▸ **Problem statement**
Your job is to copy the lines from the material that include "cheese".

▸ **Entries supplied**
- - -

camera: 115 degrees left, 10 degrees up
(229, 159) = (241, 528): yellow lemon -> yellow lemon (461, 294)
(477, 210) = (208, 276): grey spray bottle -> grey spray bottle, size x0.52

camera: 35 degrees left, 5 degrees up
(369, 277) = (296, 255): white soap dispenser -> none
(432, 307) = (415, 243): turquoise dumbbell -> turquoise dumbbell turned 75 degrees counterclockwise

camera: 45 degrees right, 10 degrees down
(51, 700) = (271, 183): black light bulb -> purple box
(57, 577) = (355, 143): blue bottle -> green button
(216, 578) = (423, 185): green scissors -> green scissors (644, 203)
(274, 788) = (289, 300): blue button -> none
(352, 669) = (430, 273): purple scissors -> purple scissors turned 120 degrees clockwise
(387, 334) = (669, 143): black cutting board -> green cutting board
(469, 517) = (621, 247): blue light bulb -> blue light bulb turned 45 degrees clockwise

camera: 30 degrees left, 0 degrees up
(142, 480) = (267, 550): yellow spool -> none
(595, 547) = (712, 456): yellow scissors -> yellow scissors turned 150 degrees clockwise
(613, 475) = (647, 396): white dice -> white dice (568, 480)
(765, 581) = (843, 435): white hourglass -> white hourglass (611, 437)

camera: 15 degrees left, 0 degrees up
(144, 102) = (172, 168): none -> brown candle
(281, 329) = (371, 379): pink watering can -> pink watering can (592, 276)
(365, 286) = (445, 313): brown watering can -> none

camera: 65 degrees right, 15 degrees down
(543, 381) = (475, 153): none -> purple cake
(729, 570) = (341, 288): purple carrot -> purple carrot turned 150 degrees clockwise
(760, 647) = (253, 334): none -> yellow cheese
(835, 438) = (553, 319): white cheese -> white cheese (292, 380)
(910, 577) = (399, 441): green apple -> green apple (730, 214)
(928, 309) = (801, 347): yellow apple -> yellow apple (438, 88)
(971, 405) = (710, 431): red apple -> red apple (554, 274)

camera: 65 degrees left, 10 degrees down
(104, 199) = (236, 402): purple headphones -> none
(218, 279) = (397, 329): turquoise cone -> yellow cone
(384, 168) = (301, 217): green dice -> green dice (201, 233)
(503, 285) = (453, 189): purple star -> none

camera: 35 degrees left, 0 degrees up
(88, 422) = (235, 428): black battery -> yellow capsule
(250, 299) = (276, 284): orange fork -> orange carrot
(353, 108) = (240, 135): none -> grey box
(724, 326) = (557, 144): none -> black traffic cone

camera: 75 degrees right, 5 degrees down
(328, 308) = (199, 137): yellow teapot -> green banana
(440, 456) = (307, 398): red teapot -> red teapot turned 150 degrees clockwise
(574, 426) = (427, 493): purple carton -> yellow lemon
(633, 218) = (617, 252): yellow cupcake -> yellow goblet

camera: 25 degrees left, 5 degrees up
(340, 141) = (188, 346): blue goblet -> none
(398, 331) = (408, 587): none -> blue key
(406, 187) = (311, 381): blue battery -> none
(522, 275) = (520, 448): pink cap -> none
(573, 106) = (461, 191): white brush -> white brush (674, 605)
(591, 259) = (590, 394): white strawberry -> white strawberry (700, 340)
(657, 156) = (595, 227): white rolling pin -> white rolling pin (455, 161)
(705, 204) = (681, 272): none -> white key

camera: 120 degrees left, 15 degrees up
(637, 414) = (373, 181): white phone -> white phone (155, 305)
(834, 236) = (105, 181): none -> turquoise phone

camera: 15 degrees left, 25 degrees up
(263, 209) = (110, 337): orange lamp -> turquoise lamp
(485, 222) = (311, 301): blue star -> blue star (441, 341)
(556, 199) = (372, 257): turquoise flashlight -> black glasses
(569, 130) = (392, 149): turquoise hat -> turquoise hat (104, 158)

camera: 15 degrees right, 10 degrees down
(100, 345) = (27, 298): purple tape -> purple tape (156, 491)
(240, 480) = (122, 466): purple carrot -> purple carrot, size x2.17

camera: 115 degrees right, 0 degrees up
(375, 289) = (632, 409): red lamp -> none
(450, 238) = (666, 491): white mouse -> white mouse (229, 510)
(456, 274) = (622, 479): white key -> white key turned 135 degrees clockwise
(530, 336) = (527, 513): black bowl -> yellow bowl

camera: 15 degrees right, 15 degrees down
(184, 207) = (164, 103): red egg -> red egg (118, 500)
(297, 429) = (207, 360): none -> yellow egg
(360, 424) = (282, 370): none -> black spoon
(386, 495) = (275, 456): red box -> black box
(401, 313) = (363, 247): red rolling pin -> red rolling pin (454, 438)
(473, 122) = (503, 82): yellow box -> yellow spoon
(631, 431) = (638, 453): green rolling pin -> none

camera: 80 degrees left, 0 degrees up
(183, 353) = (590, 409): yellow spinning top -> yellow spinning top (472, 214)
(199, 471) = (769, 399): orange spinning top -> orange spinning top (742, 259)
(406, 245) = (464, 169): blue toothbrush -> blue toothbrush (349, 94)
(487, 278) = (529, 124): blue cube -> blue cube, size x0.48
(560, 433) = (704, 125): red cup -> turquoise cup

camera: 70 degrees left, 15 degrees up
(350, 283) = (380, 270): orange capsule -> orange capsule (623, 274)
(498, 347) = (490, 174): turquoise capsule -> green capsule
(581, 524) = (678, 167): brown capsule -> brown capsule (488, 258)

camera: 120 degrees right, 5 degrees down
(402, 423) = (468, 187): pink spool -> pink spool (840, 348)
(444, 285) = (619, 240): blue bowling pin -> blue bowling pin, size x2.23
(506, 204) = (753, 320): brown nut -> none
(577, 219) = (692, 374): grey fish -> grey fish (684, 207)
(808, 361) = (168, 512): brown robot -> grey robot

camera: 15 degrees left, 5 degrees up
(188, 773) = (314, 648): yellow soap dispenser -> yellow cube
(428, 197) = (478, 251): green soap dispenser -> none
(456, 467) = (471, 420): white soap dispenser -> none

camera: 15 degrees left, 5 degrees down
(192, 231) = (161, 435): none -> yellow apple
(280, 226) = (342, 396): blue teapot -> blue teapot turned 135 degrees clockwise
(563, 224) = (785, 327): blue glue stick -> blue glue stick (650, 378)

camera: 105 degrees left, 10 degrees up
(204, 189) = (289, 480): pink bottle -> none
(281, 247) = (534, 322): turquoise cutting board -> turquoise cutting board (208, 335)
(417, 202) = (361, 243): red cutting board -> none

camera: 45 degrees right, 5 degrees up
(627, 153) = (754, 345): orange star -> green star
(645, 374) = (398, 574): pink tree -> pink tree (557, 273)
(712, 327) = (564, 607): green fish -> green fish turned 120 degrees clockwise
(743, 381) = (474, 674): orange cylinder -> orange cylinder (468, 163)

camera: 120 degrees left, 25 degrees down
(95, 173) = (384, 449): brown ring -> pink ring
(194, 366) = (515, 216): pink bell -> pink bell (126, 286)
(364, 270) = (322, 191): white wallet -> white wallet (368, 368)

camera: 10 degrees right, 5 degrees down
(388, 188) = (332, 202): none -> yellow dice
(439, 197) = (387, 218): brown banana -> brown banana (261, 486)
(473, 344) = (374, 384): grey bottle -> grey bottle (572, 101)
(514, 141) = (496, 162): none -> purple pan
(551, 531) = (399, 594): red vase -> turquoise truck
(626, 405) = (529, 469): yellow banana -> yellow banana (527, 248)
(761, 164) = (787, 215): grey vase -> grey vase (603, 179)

- - -

▸ **Your solution**
(760, 647) = (253, 334): none -> yellow cheese
(835, 438) = (553, 319): white cheese -> white cheese (292, 380)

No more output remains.